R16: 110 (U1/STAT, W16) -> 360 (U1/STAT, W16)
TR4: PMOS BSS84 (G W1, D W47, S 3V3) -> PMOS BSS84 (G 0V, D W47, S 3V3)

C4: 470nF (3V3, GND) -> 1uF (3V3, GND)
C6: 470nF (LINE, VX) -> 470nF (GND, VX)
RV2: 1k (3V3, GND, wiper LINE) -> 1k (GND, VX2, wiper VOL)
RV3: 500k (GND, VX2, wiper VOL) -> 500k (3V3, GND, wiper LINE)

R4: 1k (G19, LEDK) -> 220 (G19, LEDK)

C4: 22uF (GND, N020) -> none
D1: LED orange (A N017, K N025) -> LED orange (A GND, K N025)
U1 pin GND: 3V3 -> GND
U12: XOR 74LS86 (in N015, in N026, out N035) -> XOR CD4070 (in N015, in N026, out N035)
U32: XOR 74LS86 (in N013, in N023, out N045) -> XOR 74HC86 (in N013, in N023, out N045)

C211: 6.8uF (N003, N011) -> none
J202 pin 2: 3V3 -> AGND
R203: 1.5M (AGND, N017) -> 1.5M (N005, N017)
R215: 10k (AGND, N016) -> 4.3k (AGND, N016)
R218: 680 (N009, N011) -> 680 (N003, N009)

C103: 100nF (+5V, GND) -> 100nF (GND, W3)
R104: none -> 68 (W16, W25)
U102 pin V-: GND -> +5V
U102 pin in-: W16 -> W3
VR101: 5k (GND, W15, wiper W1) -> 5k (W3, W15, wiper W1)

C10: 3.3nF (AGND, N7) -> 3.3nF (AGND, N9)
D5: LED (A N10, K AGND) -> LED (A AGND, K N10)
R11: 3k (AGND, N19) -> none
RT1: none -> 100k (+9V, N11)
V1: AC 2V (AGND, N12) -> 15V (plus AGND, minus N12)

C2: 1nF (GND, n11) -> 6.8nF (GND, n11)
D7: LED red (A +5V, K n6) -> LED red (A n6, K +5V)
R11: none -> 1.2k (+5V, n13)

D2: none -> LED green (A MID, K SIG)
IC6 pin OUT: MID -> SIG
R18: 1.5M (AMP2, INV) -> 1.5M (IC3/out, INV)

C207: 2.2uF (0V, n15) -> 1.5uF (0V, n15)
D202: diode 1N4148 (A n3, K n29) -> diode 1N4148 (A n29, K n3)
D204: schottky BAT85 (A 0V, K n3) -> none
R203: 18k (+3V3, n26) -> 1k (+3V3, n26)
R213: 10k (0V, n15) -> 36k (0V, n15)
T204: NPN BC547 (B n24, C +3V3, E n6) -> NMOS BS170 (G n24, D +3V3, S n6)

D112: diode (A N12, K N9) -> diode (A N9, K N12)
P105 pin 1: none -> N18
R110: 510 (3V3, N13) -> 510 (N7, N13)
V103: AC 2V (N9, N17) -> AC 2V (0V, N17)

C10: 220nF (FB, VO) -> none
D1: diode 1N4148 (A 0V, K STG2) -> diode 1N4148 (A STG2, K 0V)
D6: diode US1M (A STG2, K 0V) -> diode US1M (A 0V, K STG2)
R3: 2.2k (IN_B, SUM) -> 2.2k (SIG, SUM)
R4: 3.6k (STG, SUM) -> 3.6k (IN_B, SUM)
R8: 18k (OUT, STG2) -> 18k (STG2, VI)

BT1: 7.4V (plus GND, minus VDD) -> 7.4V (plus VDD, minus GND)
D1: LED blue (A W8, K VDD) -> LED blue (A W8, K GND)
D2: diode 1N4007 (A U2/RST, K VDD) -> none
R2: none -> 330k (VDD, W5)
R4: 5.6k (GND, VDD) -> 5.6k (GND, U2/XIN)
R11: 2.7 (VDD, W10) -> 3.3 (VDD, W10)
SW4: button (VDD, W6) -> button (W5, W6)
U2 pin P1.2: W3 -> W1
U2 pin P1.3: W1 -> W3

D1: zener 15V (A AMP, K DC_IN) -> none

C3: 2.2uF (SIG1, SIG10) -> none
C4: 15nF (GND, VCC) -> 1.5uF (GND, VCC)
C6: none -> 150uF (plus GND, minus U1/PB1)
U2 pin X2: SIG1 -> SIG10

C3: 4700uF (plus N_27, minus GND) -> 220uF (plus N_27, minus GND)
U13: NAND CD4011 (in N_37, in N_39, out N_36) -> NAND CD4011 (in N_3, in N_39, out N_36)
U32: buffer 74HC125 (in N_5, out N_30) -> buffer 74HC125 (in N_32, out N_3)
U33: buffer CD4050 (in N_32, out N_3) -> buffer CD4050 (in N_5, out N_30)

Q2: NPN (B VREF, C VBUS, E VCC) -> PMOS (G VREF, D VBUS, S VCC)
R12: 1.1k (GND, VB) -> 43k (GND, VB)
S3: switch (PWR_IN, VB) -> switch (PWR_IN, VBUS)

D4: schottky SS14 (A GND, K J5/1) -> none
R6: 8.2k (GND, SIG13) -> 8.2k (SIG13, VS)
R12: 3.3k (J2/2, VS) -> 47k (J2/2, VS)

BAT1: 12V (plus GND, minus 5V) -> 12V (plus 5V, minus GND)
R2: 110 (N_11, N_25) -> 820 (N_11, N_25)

———

*Problem details:* Extract exactly and only the lines above from the line containing "R4: 1k (G19, LEDK) -> 220 (G19, LEDK)" through the line containing "T204: NPN BC547", both end lines included.

*Expected answer:*
R4: 1k (G19, LEDK) -> 220 (G19, LEDK)

C4: 22uF (GND, N020) -> none
D1: LED orange (A N017, K N025) -> LED orange (A GND, K N025)
U1 pin GND: 3V3 -> GND
U12: XOR 74LS86 (in N015, in N026, out N035) -> XOR CD4070 (in N015, in N026, out N035)
U32: XOR 74LS86 (in N013, in N023, out N045) -> XOR 74HC86 (in N013, in N023, out N045)

C211: 6.8uF (N003, N011) -> none
J202 pin 2: 3V3 -> AGND
R203: 1.5M (AGND, N017) -> 1.5M (N005, N017)
R215: 10k (AGND, N016) -> 4.3k (AGND, N016)
R218: 680 (N009, N011) -> 680 (N003, N009)

C103: 100nF (+5V, GND) -> 100nF (GND, W3)
R104: none -> 68 (W16, W25)
U102 pin V-: GND -> +5V
U102 pin in-: W16 -> W3
VR101: 5k (GND, W15, wiper W1) -> 5k (W3, W15, wiper W1)

C10: 3.3nF (AGND, N7) -> 3.3nF (AGND, N9)
D5: LED (A N10, K AGND) -> LED (A AGND, K N10)
R11: 3k (AGND, N19) -> none
RT1: none -> 100k (+9V, N11)
V1: AC 2V (AGND, N12) -> 15V (plus AGND, minus N12)

C2: 1nF (GND, n11) -> 6.8nF (GND, n11)
D7: LED red (A +5V, K n6) -> LED red (A n6, K +5V)
R11: none -> 1.2k (+5V, n13)

D2: none -> LED green (A MID, K SIG)
IC6 pin OUT: MID -> SIG
R18: 1.5M (AMP2, INV) -> 1.5M (IC3/out, INV)

C207: 2.2uF (0V, n15) -> 1.5uF (0V, n15)
D202: diode 1N4148 (A n3, K n29) -> diode 1N4148 (A n29, K n3)
D204: schottky BAT85 (A 0V, K n3) -> none
R203: 18k (+3V3, n26) -> 1k (+3V3, n26)
R213: 10k (0V, n15) -> 36k (0V, n15)
T204: NPN BC547 (B n24, C +3V3, E n6) -> NMOS BS170 (G n24, D +3V3, S n6)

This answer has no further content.